Data for this task |
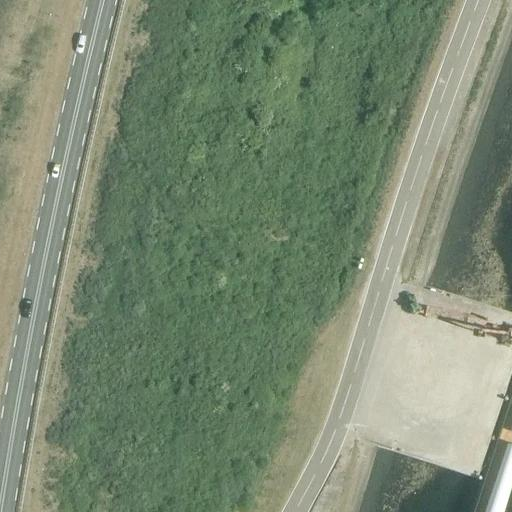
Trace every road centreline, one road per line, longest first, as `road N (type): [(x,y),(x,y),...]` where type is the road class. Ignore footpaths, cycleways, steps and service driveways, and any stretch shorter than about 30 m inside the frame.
road 1 (unclassified): [(294,511),(346,396),(476,0)]
road 2 (primary): [(0,475),(100,0)]
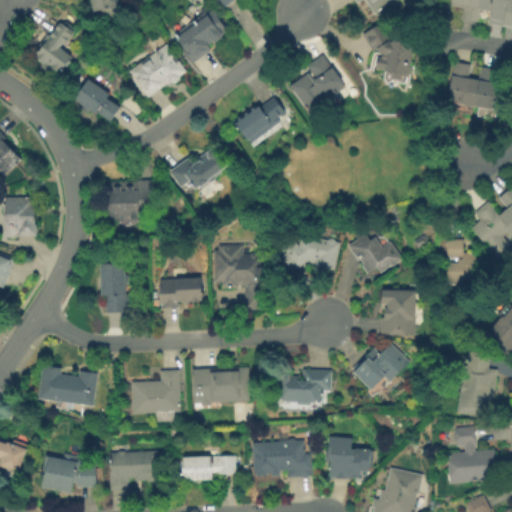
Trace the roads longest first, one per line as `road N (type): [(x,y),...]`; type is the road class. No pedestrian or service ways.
road 1 (residential): [(0,80),(52,126),(79,204),(63,276),(0,365)]
road 2 (residential): [(38,312),(78,336),(125,343),(295,336),(326,321)]
road 3 (residential): [(0,504),(15,511),(290,511)]
road 4 (residential): [(71,168),(172,120),(278,43),(300,11)]
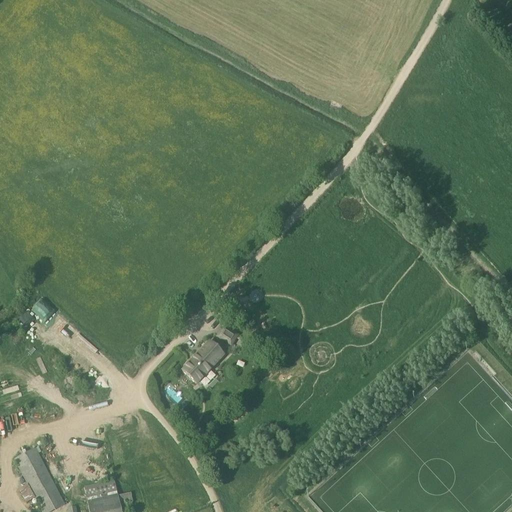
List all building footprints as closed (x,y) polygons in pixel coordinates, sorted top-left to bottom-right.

Task to carry out | Quote every one of the items above word for word, leaving out the pictures.

Finished task |
Trace every road centreline, one road per line, longest first, as `road N (type): [(x,y),(x,y),...]` where type is the road class. Ignore footpaths, cycleways, steps and service driveways, and any stretch shorter than about 30 m inside the frame.
road 1 (unclassified): [(294,511),(346,396),(476,0)]
road 2 (primary): [(0,475),(100,0)]
Trace the roads longest first, one per line as `road N (type): [(x,y),...]`; type is the road class. No pedestrian or service ways.
road 1 (residential): [(0,80),(52,126),(79,204),(63,276),(0,365)]
road 2 (residential): [(38,312),(78,336),(125,343),(295,336),(326,321)]
road 3 (residential): [(0,504),(15,511),(290,511)]
road 4 (residential): [(71,168),(172,120),(278,43),(300,11)]
List all building footprints as closed (x,y) polygons in pixel coordinates, sorted top-left to bottom-right.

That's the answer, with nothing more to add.